**How to complete this task**
Every line in the records below that holds "tile" must be identified and copied.

**Provided records**
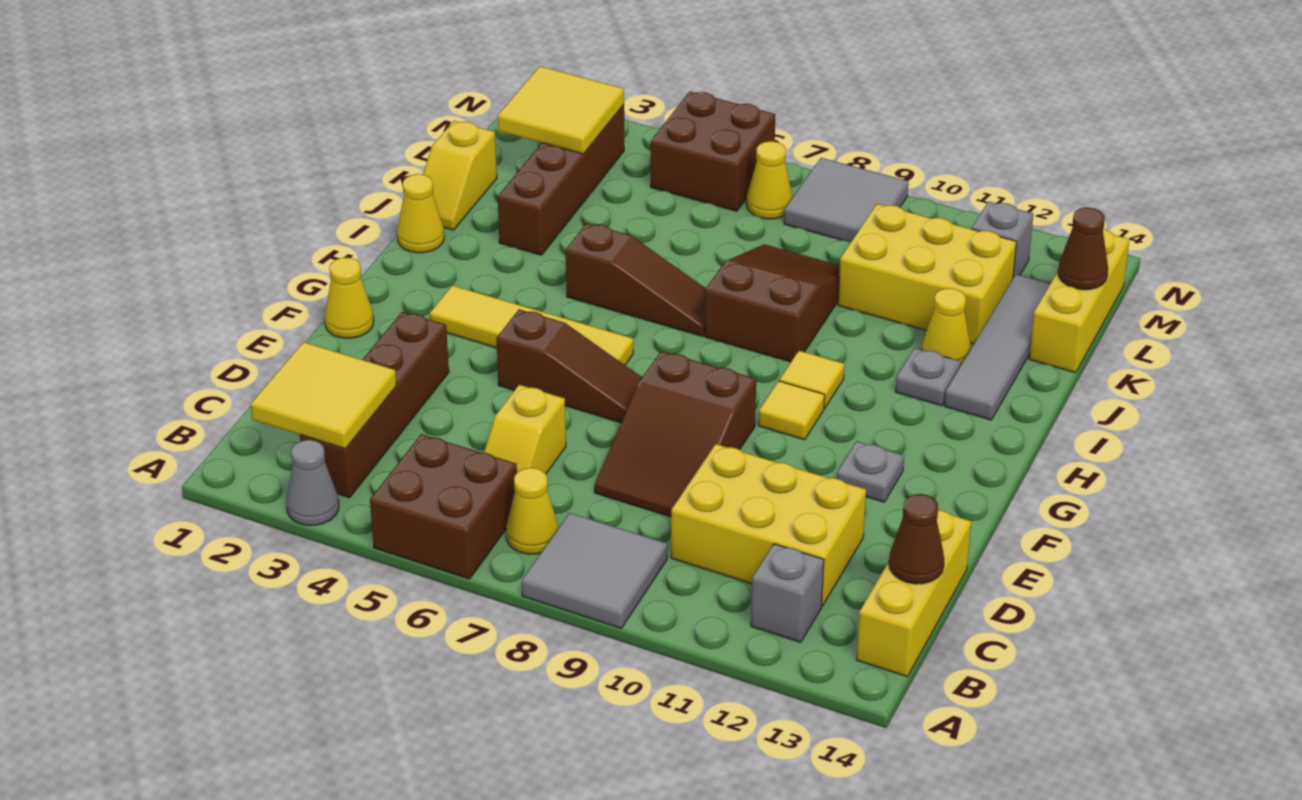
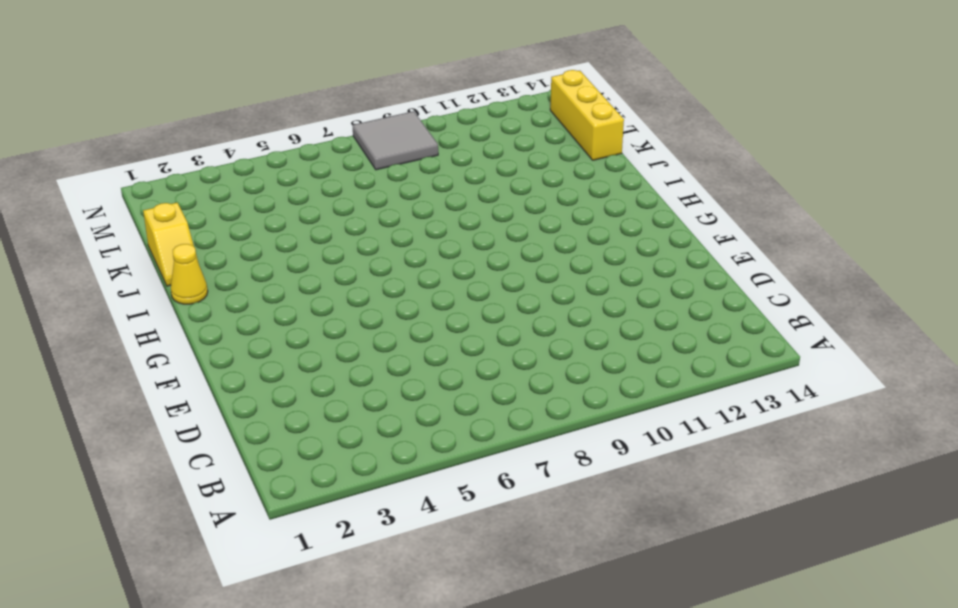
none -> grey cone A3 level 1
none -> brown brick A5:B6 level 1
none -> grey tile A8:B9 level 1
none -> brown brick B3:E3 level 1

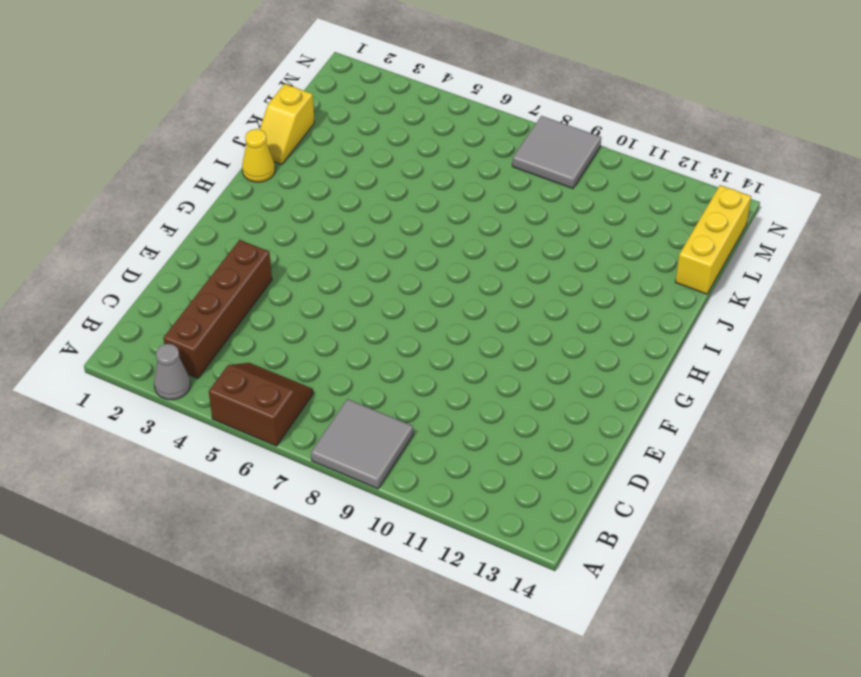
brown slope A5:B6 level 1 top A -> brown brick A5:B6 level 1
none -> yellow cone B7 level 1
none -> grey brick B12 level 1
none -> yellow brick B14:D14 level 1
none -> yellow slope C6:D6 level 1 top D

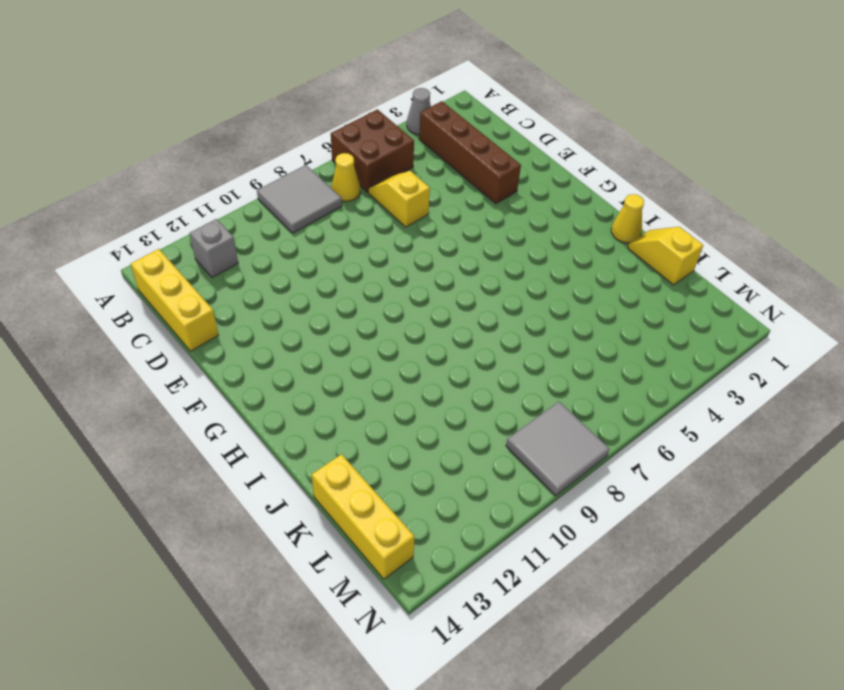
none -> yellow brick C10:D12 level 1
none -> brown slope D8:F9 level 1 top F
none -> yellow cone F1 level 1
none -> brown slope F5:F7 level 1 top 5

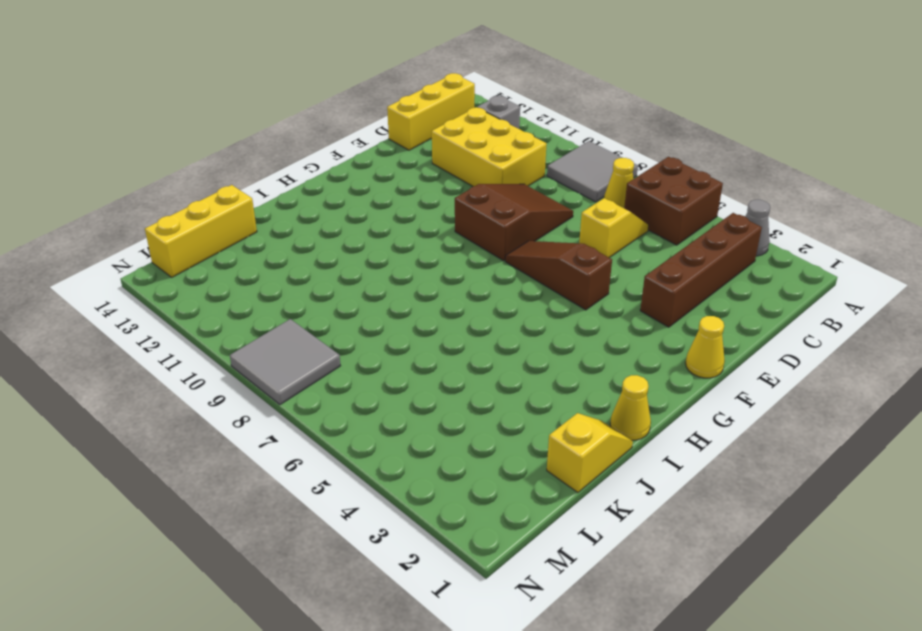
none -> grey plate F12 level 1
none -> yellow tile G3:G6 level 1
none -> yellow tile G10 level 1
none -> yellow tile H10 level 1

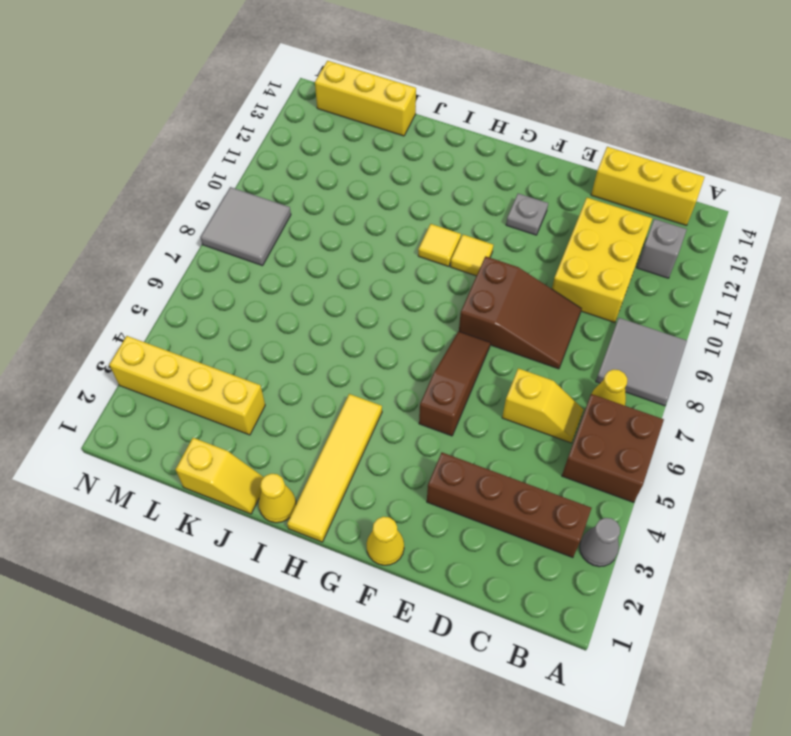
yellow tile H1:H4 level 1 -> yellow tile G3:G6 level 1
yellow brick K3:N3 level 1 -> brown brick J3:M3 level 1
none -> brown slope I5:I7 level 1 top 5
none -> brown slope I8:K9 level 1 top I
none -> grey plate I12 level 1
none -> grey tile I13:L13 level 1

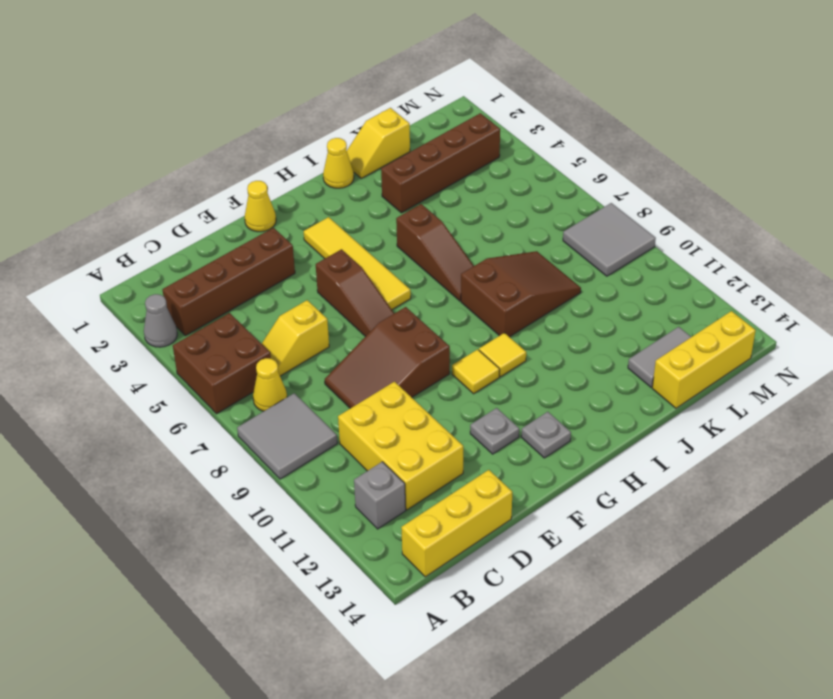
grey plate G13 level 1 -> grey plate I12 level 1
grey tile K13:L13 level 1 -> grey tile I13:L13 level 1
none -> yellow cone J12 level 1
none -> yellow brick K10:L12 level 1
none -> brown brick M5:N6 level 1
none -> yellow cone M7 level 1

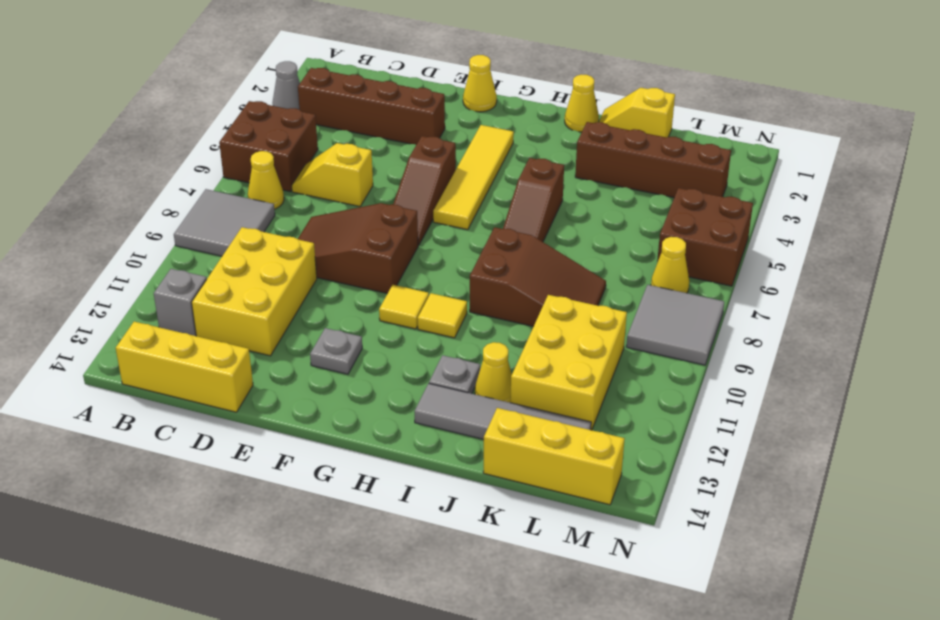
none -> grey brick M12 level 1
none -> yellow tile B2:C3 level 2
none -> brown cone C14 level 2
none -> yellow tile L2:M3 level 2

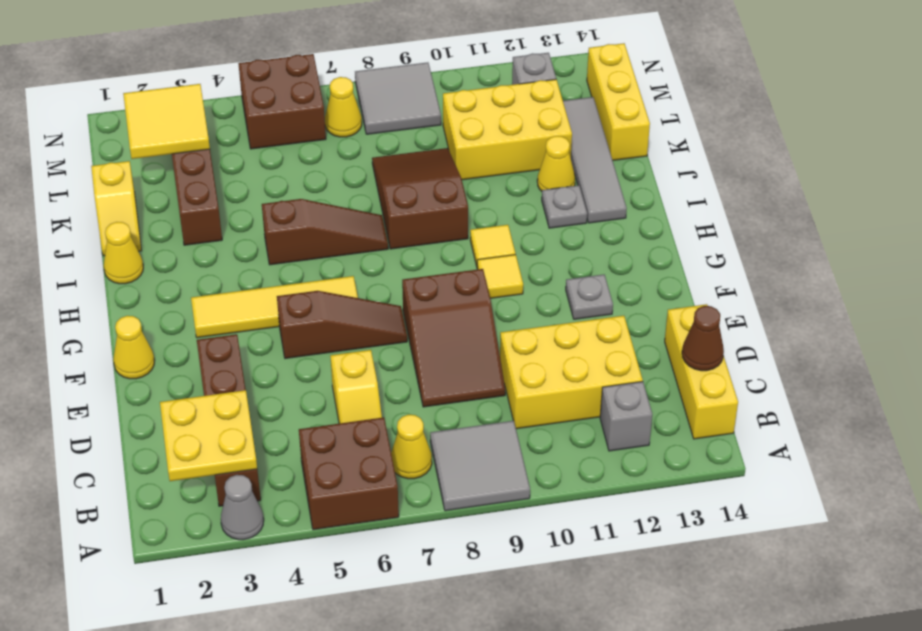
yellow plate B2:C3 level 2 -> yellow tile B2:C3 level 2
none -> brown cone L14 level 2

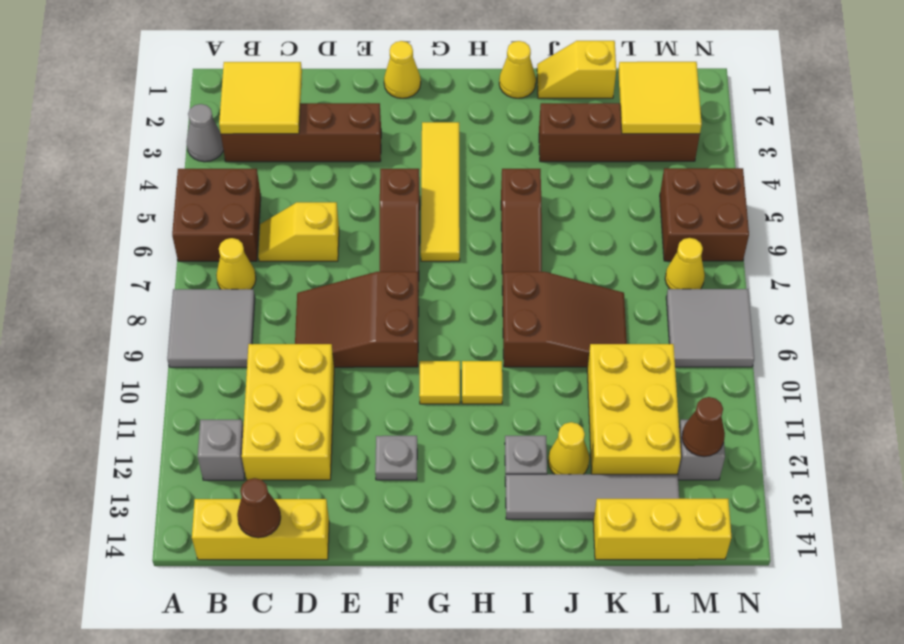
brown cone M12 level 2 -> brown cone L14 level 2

==

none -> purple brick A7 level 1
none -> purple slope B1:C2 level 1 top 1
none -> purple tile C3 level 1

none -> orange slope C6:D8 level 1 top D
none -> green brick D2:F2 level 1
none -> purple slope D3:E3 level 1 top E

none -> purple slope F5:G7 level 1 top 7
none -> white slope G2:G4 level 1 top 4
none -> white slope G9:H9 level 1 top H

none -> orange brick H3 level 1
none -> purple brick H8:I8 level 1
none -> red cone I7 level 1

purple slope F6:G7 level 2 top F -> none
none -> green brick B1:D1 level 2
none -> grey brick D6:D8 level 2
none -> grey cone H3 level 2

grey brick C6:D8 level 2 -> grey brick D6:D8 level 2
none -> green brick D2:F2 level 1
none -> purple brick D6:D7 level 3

==

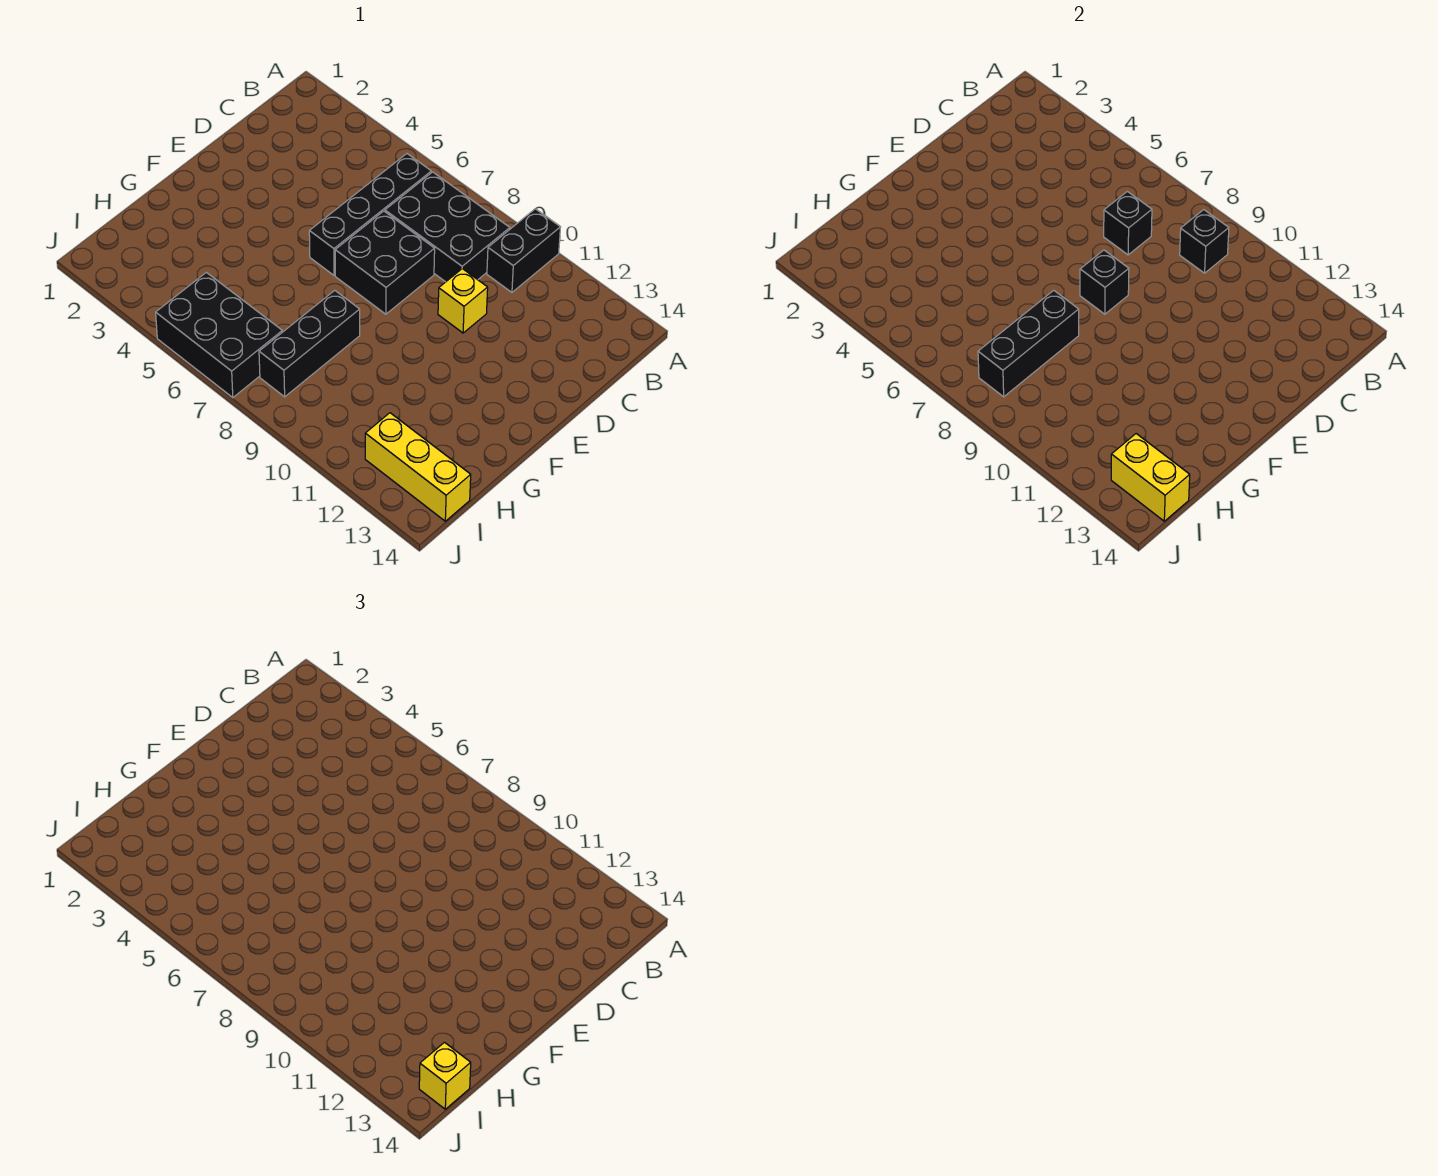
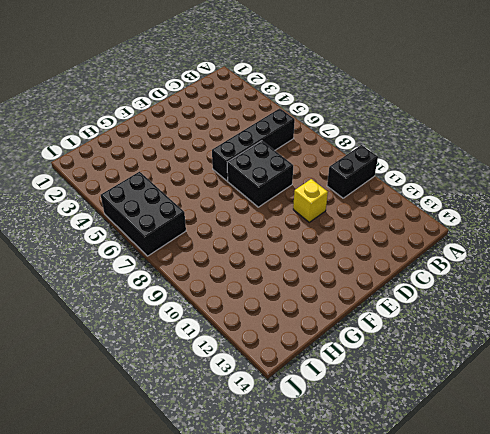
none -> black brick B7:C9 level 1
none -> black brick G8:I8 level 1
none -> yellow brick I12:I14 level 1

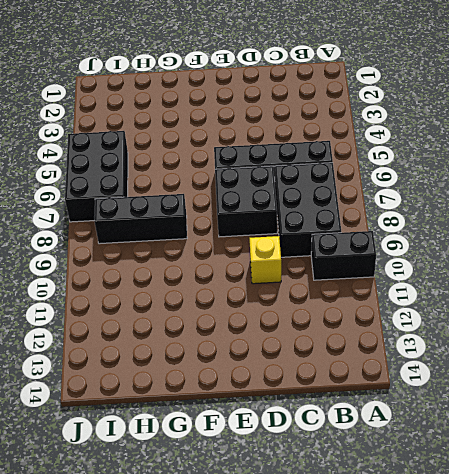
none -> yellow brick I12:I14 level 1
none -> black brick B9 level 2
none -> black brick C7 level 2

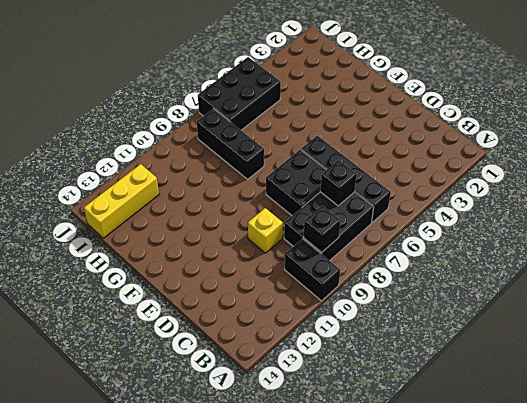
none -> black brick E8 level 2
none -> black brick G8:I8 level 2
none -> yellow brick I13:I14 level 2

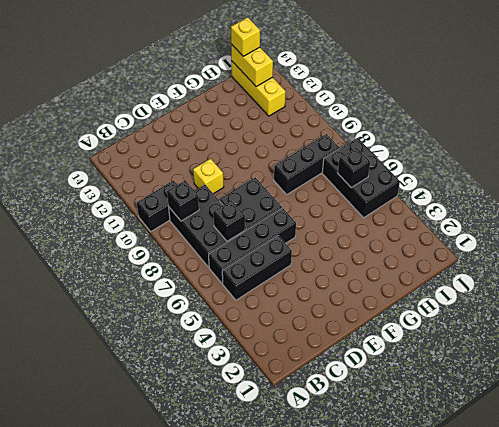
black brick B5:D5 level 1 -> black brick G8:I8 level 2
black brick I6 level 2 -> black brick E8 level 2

**Task solution**
none -> grey tile A8:B9 level 1
none -> yellow tile G3:G6 level 1
none -> yellow tile G10 level 1
none -> yellow tile H10 level 1
yellow tile H1:H4 level 1 -> yellow tile G3:G6 level 1
none -> grey tile I13:L13 level 1
grey tile K13:L13 level 1 -> grey tile I13:L13 level 1
none -> yellow tile B2:C3 level 2
none -> yellow tile L2:M3 level 2
yellow plate B2:C3 level 2 -> yellow tile B2:C3 level 2
none -> purple tile C3 level 1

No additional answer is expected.